-- Assigned task --
Print out each record below, unaltered and complete, without its images.

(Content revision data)
■ ■ ■ ■ ■ ■ ■

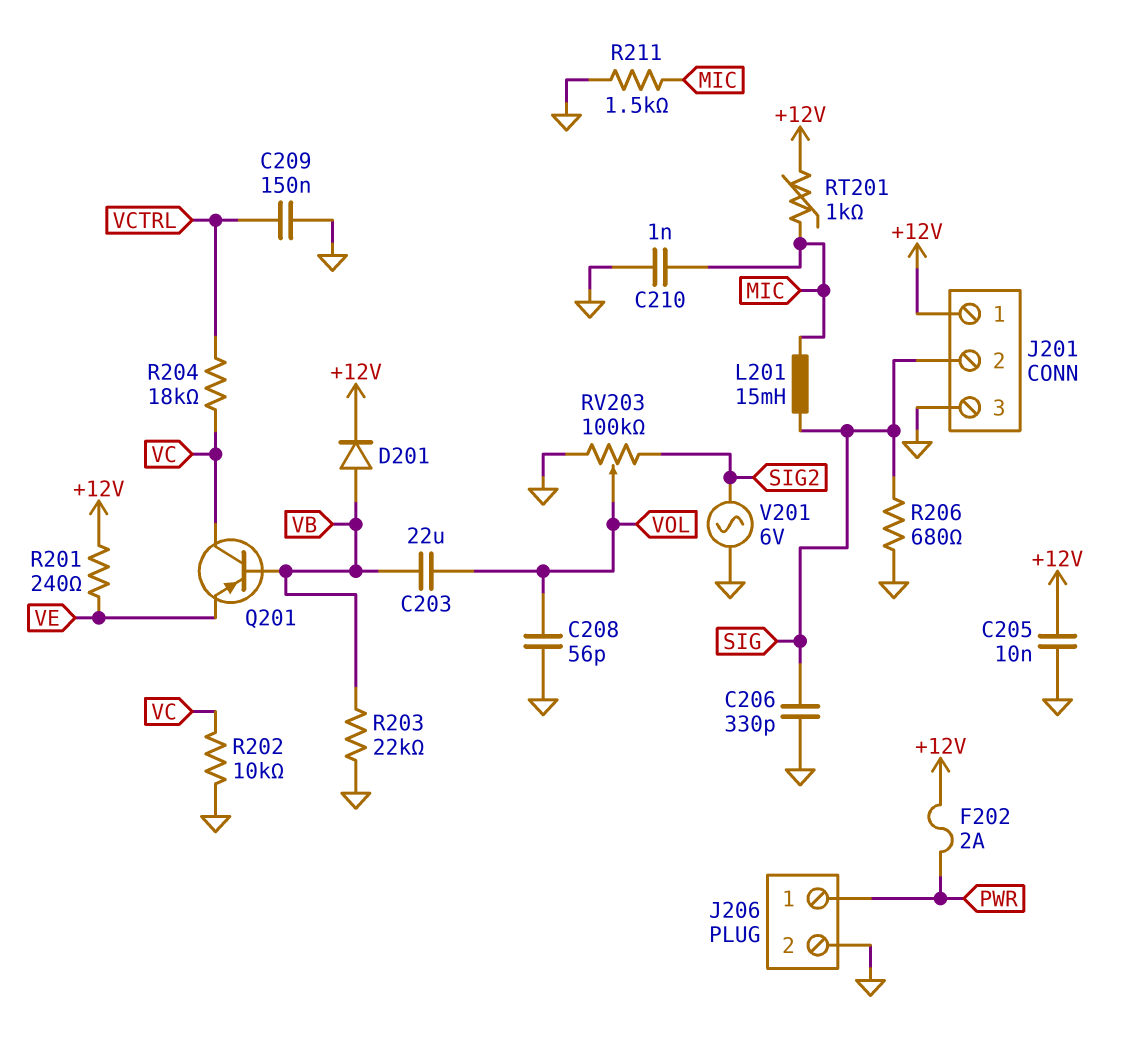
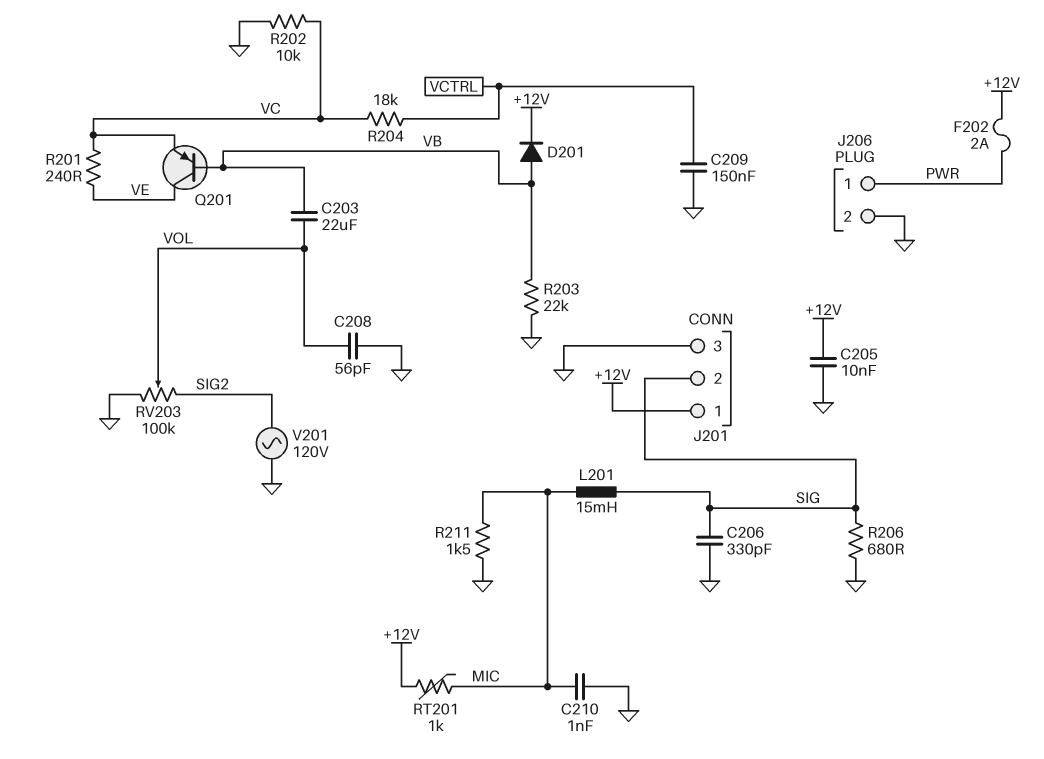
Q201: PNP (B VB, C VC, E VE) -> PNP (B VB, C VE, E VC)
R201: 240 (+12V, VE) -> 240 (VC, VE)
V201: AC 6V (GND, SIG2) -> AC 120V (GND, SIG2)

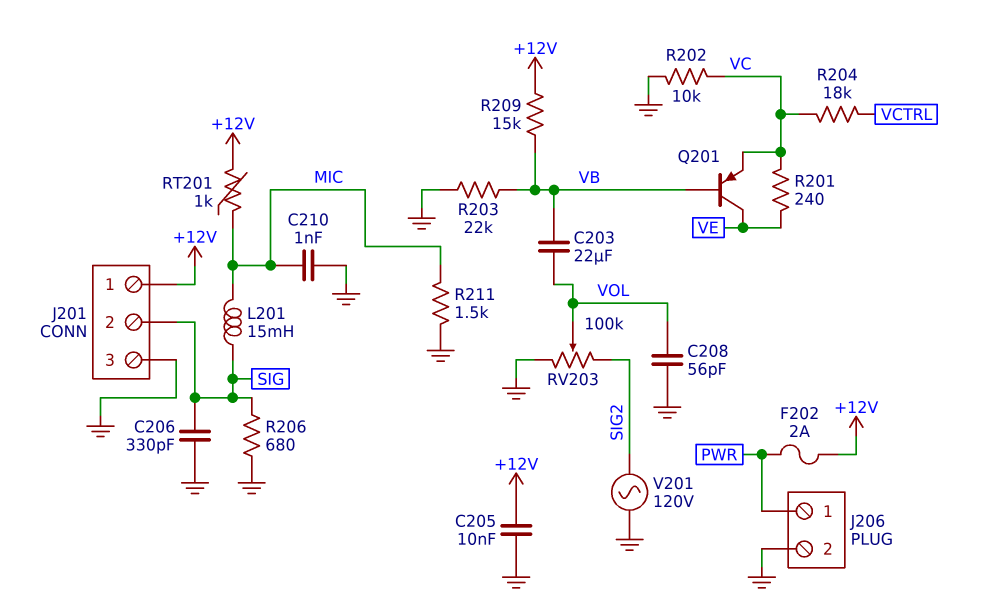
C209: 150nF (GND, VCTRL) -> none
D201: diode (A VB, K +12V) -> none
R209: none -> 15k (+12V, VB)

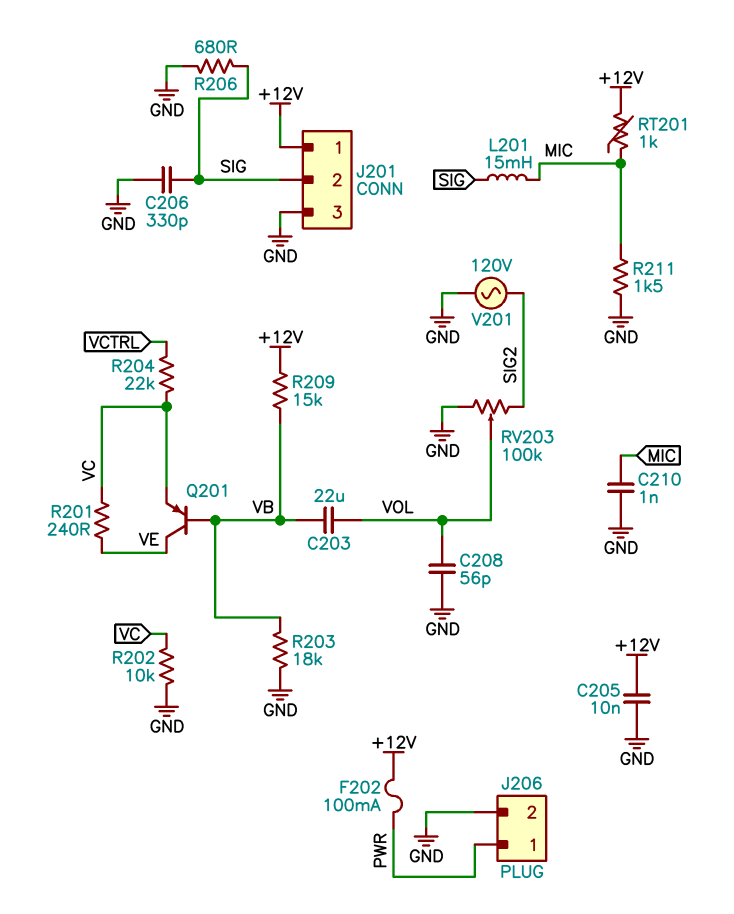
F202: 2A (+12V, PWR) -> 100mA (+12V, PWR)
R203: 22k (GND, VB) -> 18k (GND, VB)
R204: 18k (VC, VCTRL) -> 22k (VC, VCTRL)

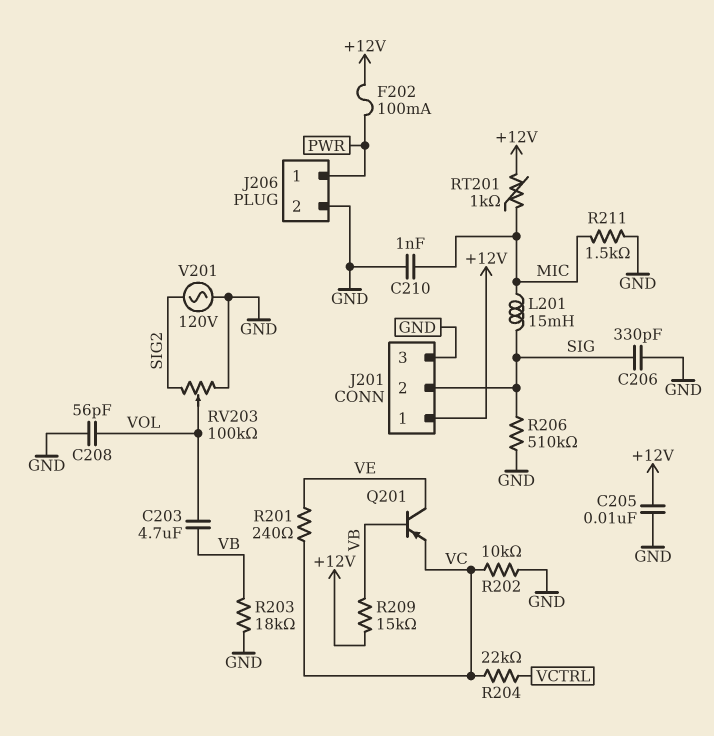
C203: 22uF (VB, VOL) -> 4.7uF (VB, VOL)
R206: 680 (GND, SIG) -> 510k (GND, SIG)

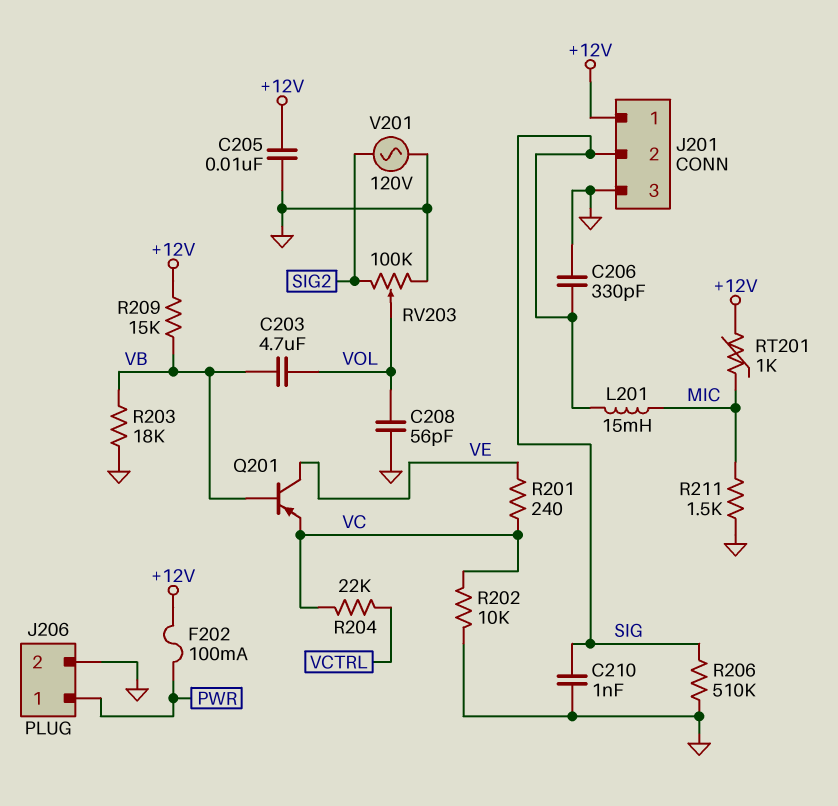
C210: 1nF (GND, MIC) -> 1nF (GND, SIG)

■ ■ ■ ■ ■ ■ ■

-- Answer to the problem --
Q201: PNP (B VB, C VC, E VE) -> PNP (B VB, C VE, E VC)
R201: 240 (+12V, VE) -> 240 (VC, VE)
V201: AC 6V (GND, SIG2) -> AC 120V (GND, SIG2)

C209: 150nF (GND, VCTRL) -> none
D201: diode (A VB, K +12V) -> none
R209: none -> 15k (+12V, VB)

F202: 2A (+12V, PWR) -> 100mA (+12V, PWR)
R203: 22k (GND, VB) -> 18k (GND, VB)
R204: 18k (VC, VCTRL) -> 22k (VC, VCTRL)

C203: 22uF (VB, VOL) -> 4.7uF (VB, VOL)
R206: 680 (GND, SIG) -> 510k (GND, SIG)

C210: 1nF (GND, MIC) -> 1nF (GND, SIG)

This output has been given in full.